WHAT YOU HAVE TO DO: From the records below, copy out exactly the lines from the one containing "missing | pink" to the one containing "snow-white heart shape", both included. Add nothing else.

THE DATA:

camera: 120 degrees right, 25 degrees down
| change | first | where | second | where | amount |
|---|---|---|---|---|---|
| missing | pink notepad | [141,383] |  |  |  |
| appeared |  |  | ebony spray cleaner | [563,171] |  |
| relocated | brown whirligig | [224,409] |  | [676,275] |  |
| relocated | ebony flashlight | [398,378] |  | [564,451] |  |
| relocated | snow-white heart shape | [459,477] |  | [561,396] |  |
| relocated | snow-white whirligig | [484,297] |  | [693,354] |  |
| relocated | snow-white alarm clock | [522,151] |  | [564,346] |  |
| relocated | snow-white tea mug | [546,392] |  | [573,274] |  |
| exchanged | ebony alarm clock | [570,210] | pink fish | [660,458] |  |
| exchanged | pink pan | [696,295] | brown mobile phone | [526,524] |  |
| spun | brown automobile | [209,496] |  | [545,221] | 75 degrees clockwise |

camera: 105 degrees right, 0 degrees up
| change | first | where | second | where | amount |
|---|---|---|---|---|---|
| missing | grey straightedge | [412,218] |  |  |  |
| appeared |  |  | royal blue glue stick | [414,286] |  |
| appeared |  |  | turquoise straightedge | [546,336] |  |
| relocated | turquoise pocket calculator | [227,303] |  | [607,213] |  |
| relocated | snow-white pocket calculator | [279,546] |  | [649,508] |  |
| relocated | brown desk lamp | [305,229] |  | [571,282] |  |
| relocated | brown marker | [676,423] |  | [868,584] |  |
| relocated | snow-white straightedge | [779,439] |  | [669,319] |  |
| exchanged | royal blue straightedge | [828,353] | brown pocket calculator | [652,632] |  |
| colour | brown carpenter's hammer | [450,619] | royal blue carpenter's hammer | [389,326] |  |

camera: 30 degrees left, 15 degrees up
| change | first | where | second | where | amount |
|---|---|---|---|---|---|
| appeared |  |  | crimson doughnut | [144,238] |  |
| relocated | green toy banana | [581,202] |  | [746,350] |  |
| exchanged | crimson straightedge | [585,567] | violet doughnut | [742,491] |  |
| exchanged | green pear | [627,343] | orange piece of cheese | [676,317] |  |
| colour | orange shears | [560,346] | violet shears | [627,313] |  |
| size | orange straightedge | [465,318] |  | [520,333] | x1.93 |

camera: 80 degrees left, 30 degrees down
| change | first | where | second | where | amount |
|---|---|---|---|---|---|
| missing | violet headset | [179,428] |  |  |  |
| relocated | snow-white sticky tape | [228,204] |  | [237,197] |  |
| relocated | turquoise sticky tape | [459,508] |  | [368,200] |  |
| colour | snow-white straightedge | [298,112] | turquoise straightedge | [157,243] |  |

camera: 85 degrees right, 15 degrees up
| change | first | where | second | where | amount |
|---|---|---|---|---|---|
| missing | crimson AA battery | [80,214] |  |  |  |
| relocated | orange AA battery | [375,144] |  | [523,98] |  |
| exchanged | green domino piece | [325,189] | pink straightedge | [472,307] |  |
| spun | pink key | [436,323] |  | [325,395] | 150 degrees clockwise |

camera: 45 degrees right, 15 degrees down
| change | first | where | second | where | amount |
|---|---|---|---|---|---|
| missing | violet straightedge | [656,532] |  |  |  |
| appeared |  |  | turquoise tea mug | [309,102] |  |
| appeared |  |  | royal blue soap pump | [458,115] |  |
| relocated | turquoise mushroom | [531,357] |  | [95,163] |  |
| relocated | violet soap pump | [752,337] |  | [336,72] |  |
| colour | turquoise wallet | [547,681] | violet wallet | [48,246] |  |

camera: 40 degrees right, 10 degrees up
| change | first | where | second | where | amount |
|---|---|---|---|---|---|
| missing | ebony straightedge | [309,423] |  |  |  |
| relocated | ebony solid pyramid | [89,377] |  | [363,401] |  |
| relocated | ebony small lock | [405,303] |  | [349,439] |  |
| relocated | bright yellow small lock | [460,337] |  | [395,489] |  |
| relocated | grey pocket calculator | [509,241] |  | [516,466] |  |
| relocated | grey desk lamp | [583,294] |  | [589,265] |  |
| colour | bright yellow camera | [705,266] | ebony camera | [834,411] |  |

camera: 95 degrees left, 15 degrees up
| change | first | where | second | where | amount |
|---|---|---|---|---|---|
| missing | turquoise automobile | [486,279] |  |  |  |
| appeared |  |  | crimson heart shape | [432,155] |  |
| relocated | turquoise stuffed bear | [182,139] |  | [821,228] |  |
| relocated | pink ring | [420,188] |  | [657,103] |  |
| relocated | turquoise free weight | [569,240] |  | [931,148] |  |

YOUR RESPONSE:
| missing | pink notepad | [141,383] |  |  |  |
| appeared |  |  | ebony spray cleaner | [563,171] |  |
| relocated | brown whirligig | [224,409] |  | [676,275] |  |
| relocated | ebony flashlight | [398,378] |  | [564,451] |  |
| relocated | snow-white heart shape | [459,477] |  | [561,396] |  |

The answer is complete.